→ **Problem**: Lines with the word "trophy" in them must be copied from the records below.

Before-and-after object listings:

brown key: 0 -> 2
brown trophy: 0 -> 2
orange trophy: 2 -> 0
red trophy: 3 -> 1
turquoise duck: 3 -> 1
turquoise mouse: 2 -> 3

→ **Task response**:
brown trophy: 0 -> 2
orange trophy: 2 -> 0
red trophy: 3 -> 1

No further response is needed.